▶ **Exercise instructions**:
A word-for-word copy of all entries is required, without images.

▶ **Recorded data**:
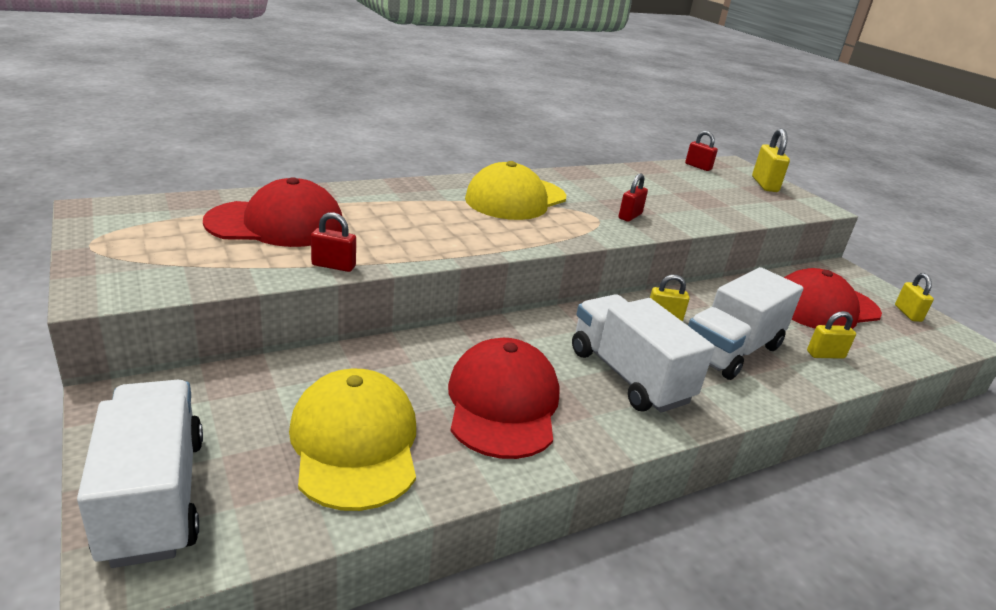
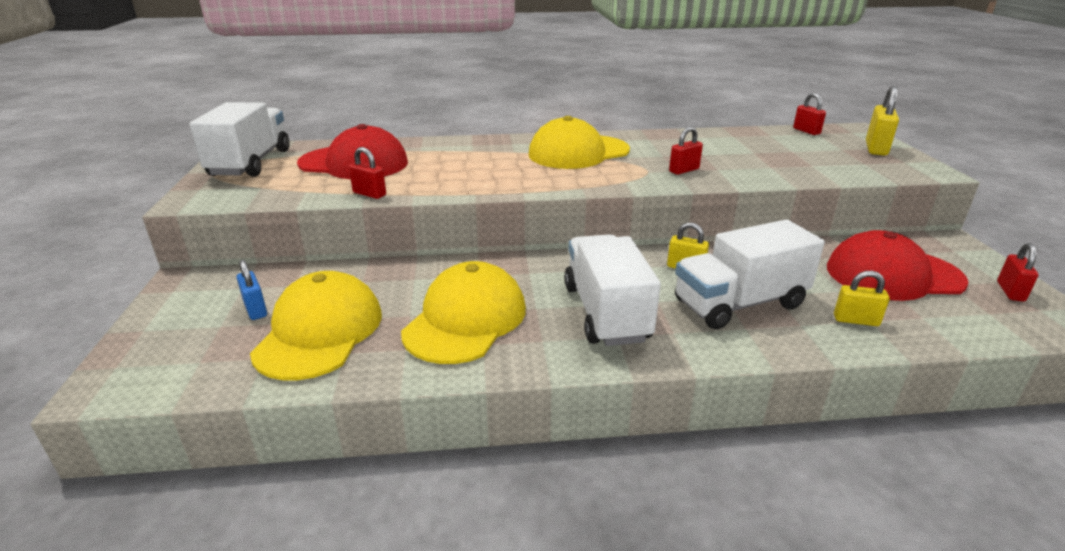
camera: 25 degrees right, 0 degrees up
(153, 497) = (154, 346): white truck -> white truck (250, 163)
(252, 427) = (256, 309): none -> blue padlock
(503, 403) = (465, 320): red cap -> yellow cap
(907, 313) = (1010, 291): yellow padlock -> red padlock

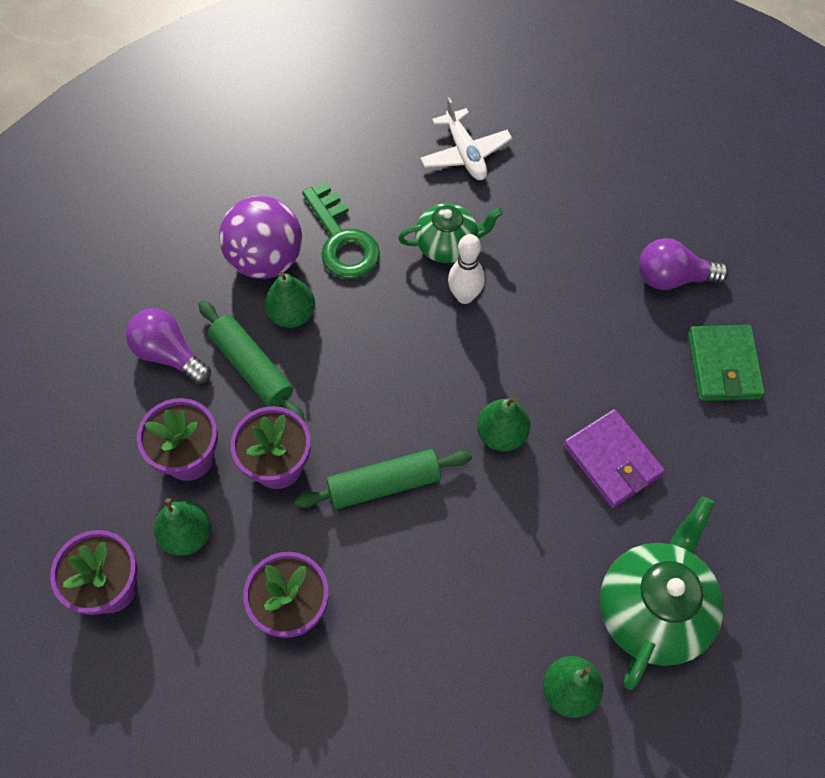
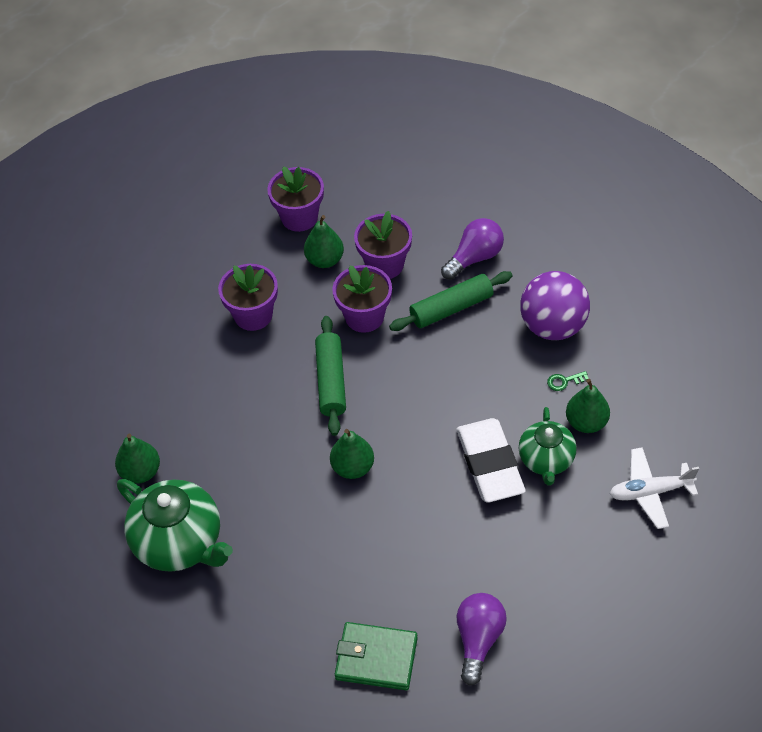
camera: 105 degrees right, 10 degrees down
(292, 314) = (495, 338): green pear -> green pear (586, 422)
(342, 240) = (564, 381): green key -> green key, size x0.40
(464, 296) = (490, 464): white bowling pin -> white eraser
(612, 460) = (309, 543): purple wallet -> none

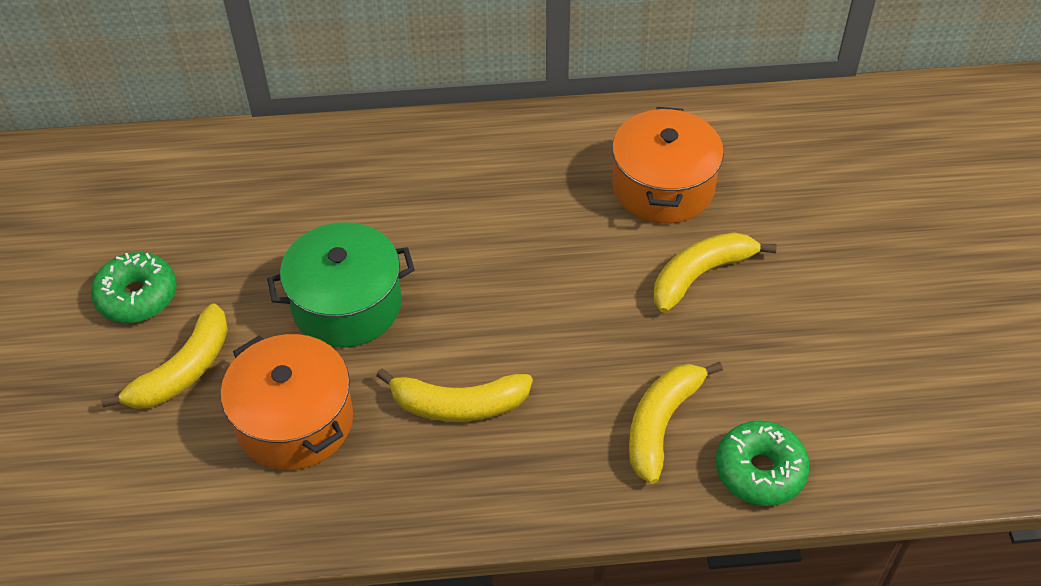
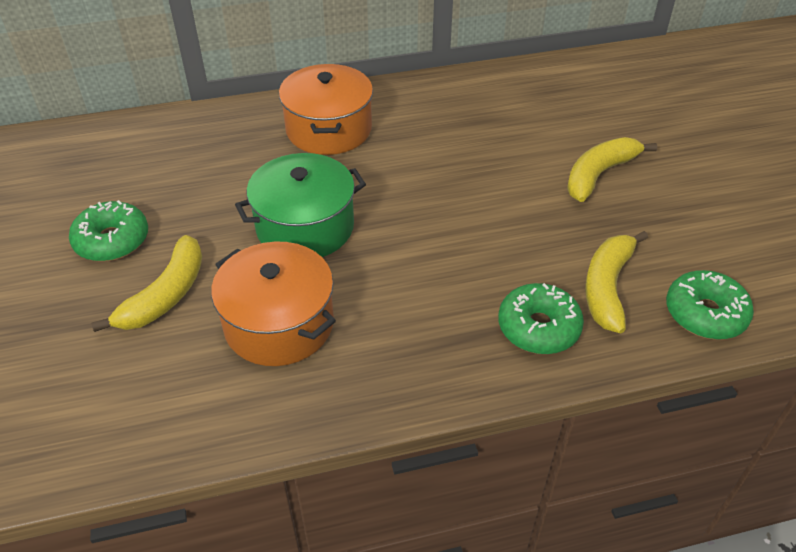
camera: 10 degrees left, 5 degrees down
(458, 405) = (425, 293): yellow banana -> none
(569, 462) = (538, 327): none -> green donut
(663, 187) = (546, 117): orange pot -> orange pot (328, 129)

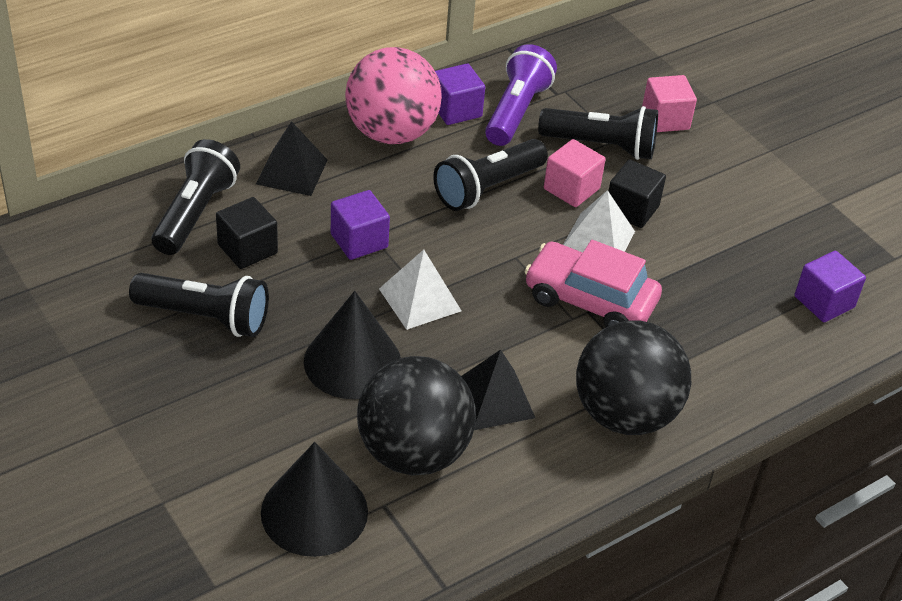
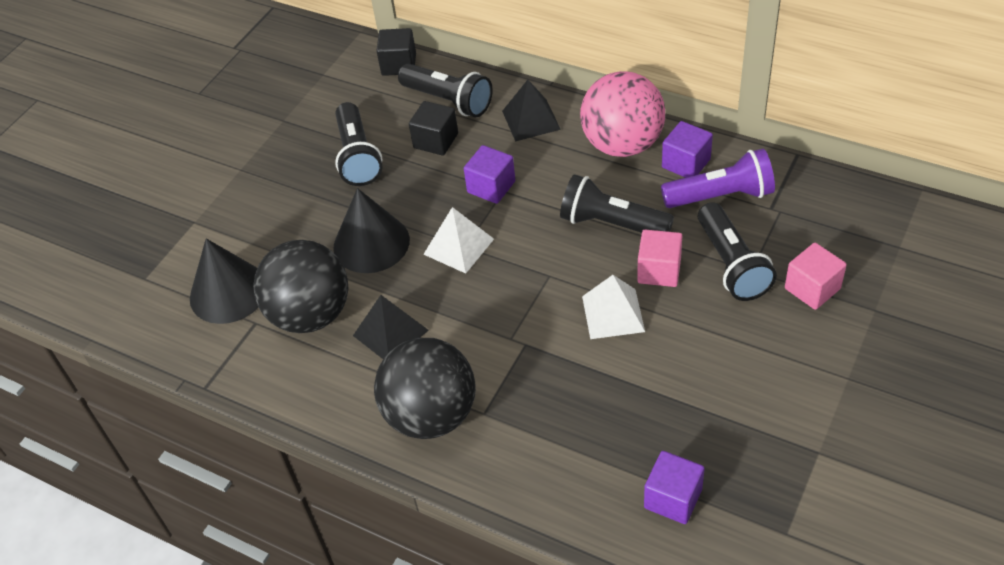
camera: 70 degrees right, 5 degrees up
(195, 213) = (448, 101): black flashlight -> black flashlight turned 45 degrees clockwise
(590, 300) = (539, 339): pink car -> none
(632, 209) = (670, 318): black cube -> black cube (399, 64)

▶ **Solution to this exercise**:
camera: 25 degrees right, 0 degrees up
(153, 497) = (154, 346): white truck -> white truck (250, 163)
(252, 427) = (256, 309): none -> blue padlock
(503, 403) = (465, 320): red cap -> yellow cap
(907, 313) = (1010, 291): yellow padlock -> red padlock

camera: 105 degrees right, 10 degrees down
(292, 314) = (495, 338): green pear -> green pear (586, 422)
(342, 240) = (564, 381): green key -> green key, size x0.40
(464, 296) = (490, 464): white bowling pin -> white eraser
(612, 460) = (309, 543): purple wallet -> none

camera: 10 degrees left, 5 degrees down
(458, 405) = (425, 293): yellow banana -> none
(569, 462) = (538, 327): none -> green donut
(663, 187) = (546, 117): orange pot -> orange pot (328, 129)

camera: 70 degrees right, 5 degrees up
(195, 213) = (448, 101): black flashlight -> black flashlight turned 45 degrees clockwise
(590, 300) = (539, 339): pink car -> none
(632, 209) = (670, 318): black cube -> black cube (399, 64)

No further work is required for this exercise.